__Exercise objective__.
Give the records again, every one, exactly.

__Scene edit records__.
□ □ □

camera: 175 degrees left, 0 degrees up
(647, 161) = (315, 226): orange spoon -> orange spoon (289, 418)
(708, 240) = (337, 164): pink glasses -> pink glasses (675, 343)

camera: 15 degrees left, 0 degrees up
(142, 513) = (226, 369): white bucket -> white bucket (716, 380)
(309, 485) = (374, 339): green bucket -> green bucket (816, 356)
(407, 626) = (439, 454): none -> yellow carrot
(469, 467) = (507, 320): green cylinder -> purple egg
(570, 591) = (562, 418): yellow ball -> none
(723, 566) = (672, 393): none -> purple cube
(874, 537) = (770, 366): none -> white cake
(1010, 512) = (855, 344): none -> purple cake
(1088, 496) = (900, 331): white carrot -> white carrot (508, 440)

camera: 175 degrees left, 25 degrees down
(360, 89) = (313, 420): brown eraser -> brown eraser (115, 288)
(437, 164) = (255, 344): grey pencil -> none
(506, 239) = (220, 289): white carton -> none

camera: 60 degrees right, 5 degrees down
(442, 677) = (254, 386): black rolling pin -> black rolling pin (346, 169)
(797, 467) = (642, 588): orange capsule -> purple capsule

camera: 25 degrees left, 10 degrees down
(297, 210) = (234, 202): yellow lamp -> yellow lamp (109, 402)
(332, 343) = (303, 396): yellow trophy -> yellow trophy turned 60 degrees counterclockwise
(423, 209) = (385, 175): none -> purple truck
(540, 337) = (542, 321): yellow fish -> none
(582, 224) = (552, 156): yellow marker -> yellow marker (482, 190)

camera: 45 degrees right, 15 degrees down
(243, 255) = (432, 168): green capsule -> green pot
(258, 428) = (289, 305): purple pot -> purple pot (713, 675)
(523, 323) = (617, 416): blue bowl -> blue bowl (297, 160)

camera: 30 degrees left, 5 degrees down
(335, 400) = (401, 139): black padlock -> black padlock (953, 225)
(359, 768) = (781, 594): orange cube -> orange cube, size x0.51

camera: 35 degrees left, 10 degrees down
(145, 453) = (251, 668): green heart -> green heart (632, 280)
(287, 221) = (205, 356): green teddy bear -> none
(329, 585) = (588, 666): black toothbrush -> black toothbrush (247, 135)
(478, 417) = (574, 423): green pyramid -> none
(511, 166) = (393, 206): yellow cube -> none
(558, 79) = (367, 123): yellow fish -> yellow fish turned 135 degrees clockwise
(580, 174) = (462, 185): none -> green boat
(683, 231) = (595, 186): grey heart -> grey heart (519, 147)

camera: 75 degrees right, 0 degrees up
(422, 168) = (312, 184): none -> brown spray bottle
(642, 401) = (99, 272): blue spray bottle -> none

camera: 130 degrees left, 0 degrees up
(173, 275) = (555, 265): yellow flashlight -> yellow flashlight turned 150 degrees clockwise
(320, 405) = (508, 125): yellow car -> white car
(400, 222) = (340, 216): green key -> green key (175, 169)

□ □ □

__Response to the task__.
camera: 175 degrees left, 0 degrees up
(647, 161) = (315, 226): orange spoon -> orange spoon (289, 418)
(708, 240) = (337, 164): pink glasses -> pink glasses (675, 343)

camera: 15 degrees left, 0 degrees up
(142, 513) = (226, 369): white bucket -> white bucket (716, 380)
(309, 485) = (374, 339): green bucket -> green bucket (816, 356)
(407, 626) = (439, 454): none -> yellow carrot
(469, 467) = (507, 320): green cylinder -> purple egg
(570, 591) = (562, 418): yellow ball -> none
(723, 566) = (672, 393): none -> purple cube
(874, 537) = (770, 366): none -> white cake
(1010, 512) = (855, 344): none -> purple cake
(1088, 496) = (900, 331): white carrot -> white carrot (508, 440)

camera: 175 degrees left, 25 degrees down
(360, 89) = (313, 420): brown eraser -> brown eraser (115, 288)
(437, 164) = (255, 344): grey pencil -> none
(506, 239) = (220, 289): white carton -> none

camera: 60 degrees right, 5 degrees down
(442, 677) = (254, 386): black rolling pin -> black rolling pin (346, 169)
(797, 467) = (642, 588): orange capsule -> purple capsule

camera: 25 degrees left, 10 degrees down
(297, 210) = (234, 202): yellow lamp -> yellow lamp (109, 402)
(332, 343) = (303, 396): yellow trophy -> yellow trophy turned 60 degrees counterclockwise
(423, 209) = (385, 175): none -> purple truck
(540, 337) = (542, 321): yellow fish -> none
(582, 224) = (552, 156): yellow marker -> yellow marker (482, 190)

camera: 45 degrees right, 15 degrees down
(243, 255) = (432, 168): green capsule -> green pot
(258, 428) = (289, 305): purple pot -> purple pot (713, 675)
(523, 323) = (617, 416): blue bowl -> blue bowl (297, 160)

camera: 30 degrees left, 5 degrees down
(335, 400) = (401, 139): black padlock -> black padlock (953, 225)
(359, 768) = (781, 594): orange cube -> orange cube, size x0.51

camera: 35 degrees left, 10 degrees down
(145, 453) = (251, 668): green heart -> green heart (632, 280)
(287, 221) = (205, 356): green teddy bear -> none
(329, 585) = (588, 666): black toothbrush -> black toothbrush (247, 135)
(478, 417) = (574, 423): green pyramid -> none
(511, 166) = (393, 206): yellow cube -> none
(558, 79) = (367, 123): yellow fish -> yellow fish turned 135 degrees clockwise
(580, 174) = (462, 185): none -> green boat
(683, 231) = (595, 186): grey heart -> grey heart (519, 147)

camera: 75 degrees right, 0 degrees up
(422, 168) = (312, 184): none -> brown spray bottle
(642, 401) = (99, 272): blue spray bottle -> none

camera: 130 degrees left, 0 degrees up
(173, 275) = (555, 265): yellow flashlight -> yellow flashlight turned 150 degrees clockwise
(320, 405) = (508, 125): yellow car -> white car
(400, 222) = (340, 216): green key -> green key (175, 169)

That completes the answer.